• [Exercise directions] Make an exact copy of the entries below with the pictures removed.

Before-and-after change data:
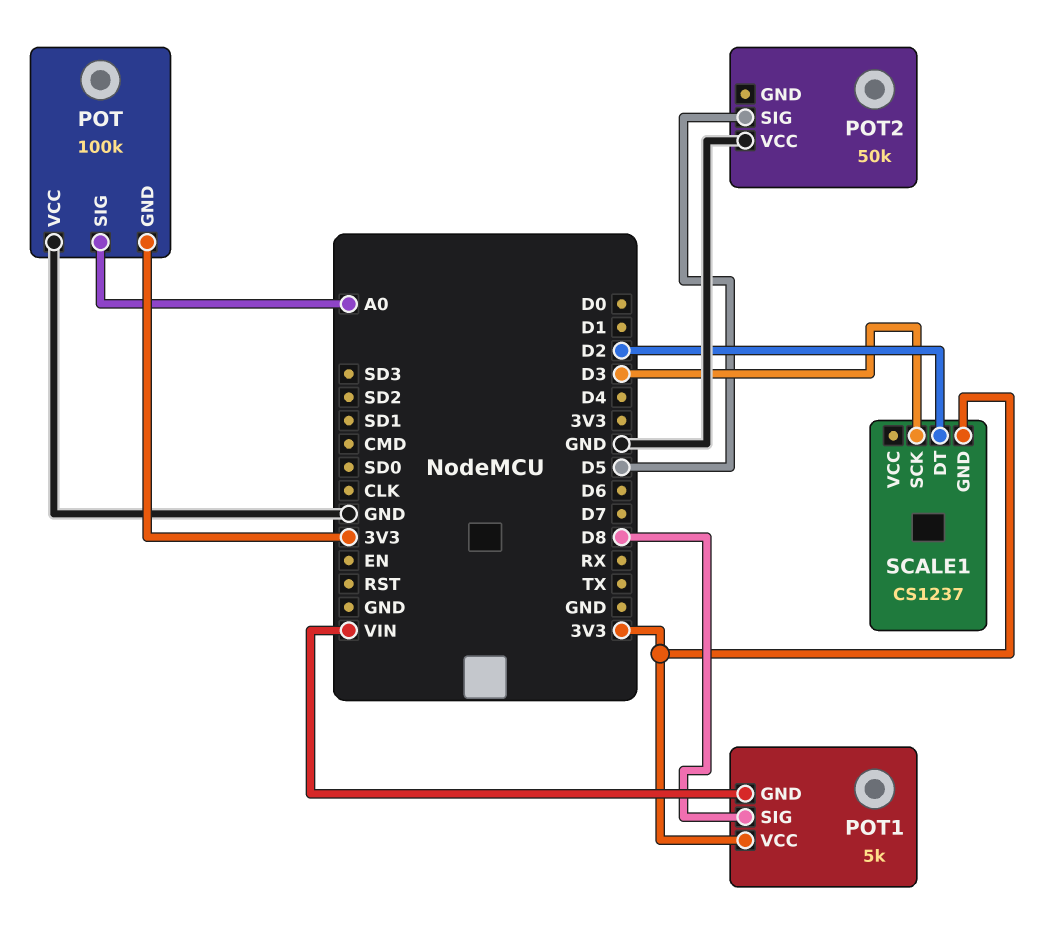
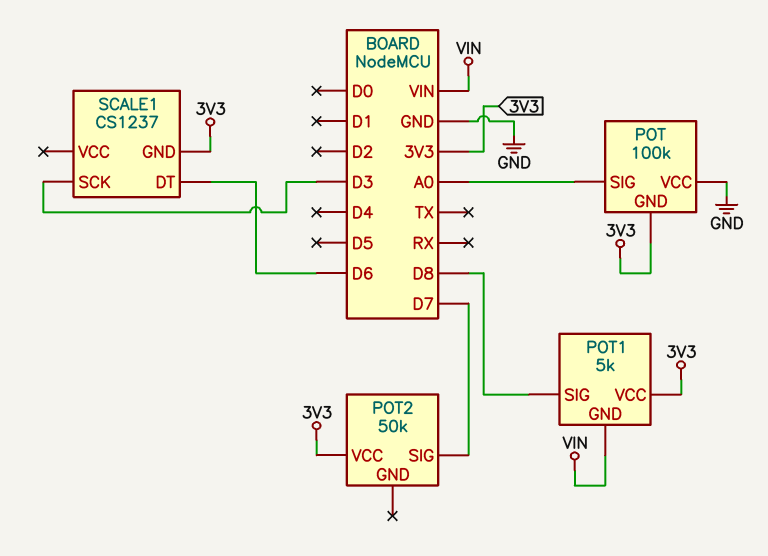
POT2 pin SIG: D5 -> D7
POT2 pin VCC: GND -> 3V3
SCALE1 pin DT: D2 -> D6

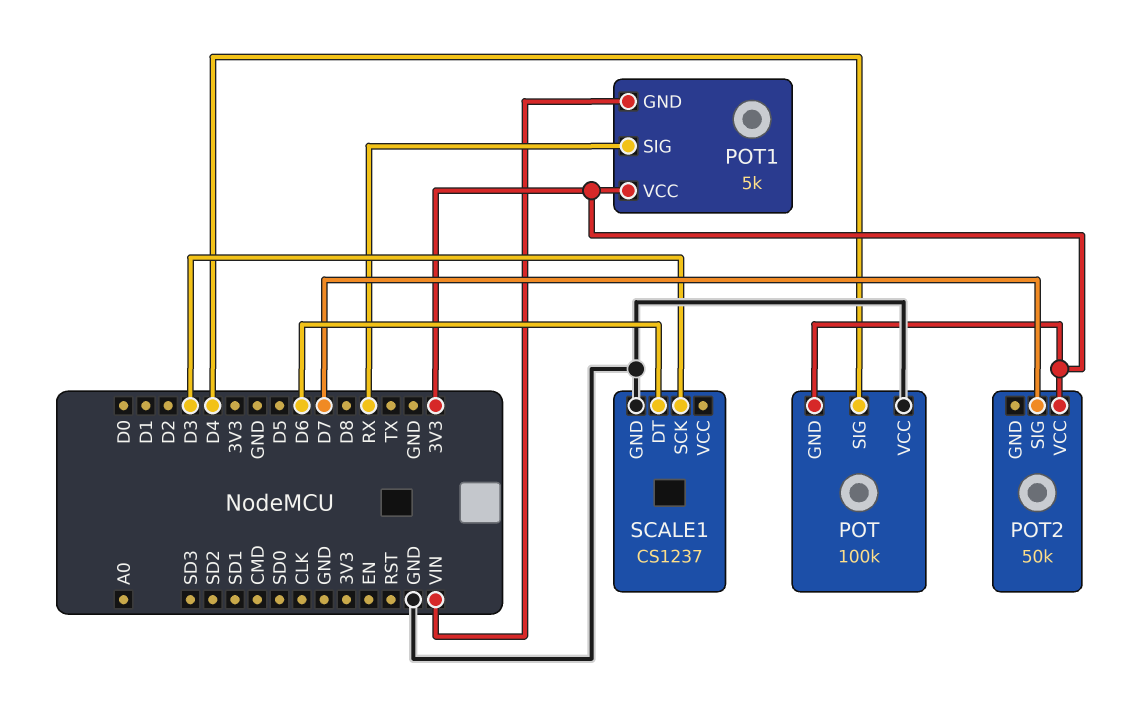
POT pin SIG: A0 -> D4
POT1 pin SIG: D8 -> RX
SCALE1 pin GND: 3V3 -> GND

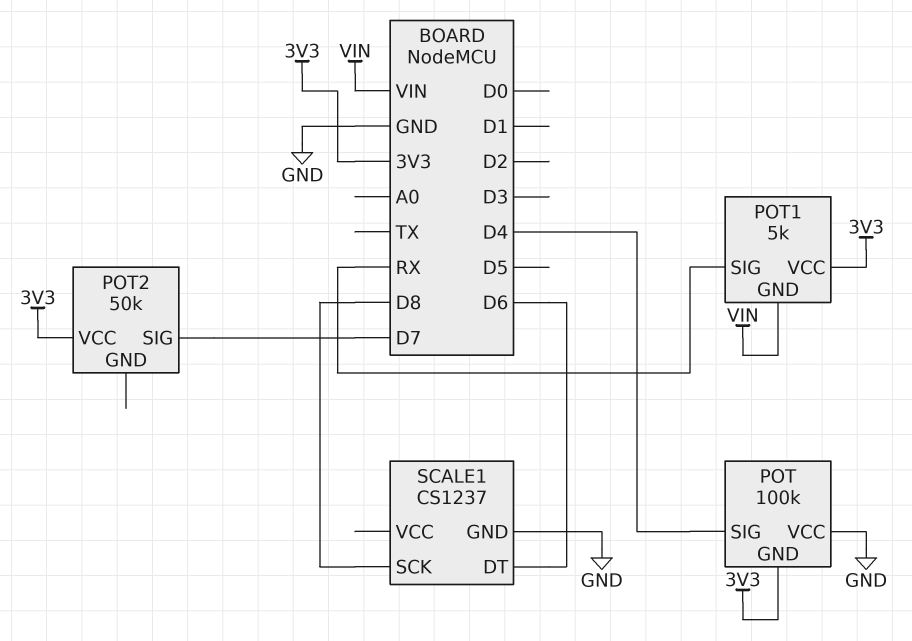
SCALE1 pin SCK: D3 -> D8

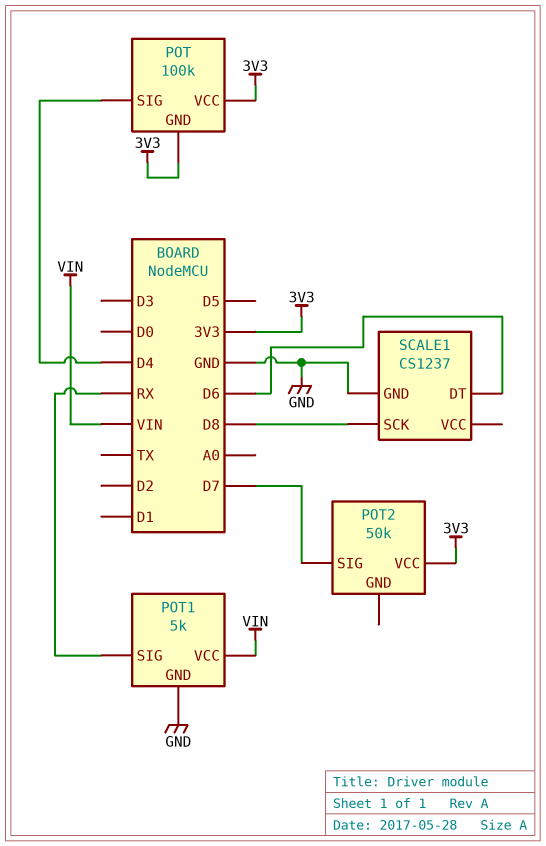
POT pin VCC: GND -> 3V3
POT1 pin GND: VIN -> GND
POT1 pin VCC: 3V3 -> VIN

• [Result below]
POT2 pin SIG: D5 -> D7
POT2 pin VCC: GND -> 3V3
SCALE1 pin DT: D2 -> D6

POT pin SIG: A0 -> D4
POT1 pin SIG: D8 -> RX
SCALE1 pin GND: 3V3 -> GND

SCALE1 pin SCK: D3 -> D8

POT pin VCC: GND -> 3V3
POT1 pin GND: VIN -> GND
POT1 pin VCC: 3V3 -> VIN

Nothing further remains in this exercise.